> _The problem_: Only lines containing the word "green" belong in the answer; copy each one from the records.

Dataset excerpts START

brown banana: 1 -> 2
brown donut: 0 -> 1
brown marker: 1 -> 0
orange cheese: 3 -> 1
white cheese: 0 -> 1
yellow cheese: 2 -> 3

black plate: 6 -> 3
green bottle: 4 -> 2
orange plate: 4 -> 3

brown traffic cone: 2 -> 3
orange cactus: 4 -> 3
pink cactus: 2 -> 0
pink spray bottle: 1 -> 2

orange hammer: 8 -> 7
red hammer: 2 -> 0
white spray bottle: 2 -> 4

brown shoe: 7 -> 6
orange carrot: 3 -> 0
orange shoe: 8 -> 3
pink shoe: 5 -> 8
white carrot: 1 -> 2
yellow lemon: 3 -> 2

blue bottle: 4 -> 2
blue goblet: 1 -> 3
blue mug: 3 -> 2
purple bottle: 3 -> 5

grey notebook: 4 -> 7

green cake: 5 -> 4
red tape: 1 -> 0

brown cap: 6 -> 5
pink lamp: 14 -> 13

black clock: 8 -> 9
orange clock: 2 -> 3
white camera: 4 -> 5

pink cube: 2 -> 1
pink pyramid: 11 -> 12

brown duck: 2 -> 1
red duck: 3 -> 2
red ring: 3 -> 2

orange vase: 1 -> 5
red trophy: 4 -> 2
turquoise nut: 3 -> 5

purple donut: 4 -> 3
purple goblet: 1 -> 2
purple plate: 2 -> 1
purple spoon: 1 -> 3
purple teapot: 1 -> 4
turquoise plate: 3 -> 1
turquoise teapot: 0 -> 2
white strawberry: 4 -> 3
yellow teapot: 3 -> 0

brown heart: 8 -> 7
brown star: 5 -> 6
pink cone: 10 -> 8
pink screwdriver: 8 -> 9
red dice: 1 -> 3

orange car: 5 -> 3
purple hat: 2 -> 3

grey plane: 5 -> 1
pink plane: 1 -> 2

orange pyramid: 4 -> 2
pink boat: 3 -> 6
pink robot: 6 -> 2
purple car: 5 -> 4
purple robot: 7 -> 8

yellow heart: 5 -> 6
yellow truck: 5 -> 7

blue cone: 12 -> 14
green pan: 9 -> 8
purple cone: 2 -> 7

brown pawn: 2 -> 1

Dataset excerpts END

> _Written response_:
green bottle: 4 -> 2
green cake: 5 -> 4
green pan: 9 -> 8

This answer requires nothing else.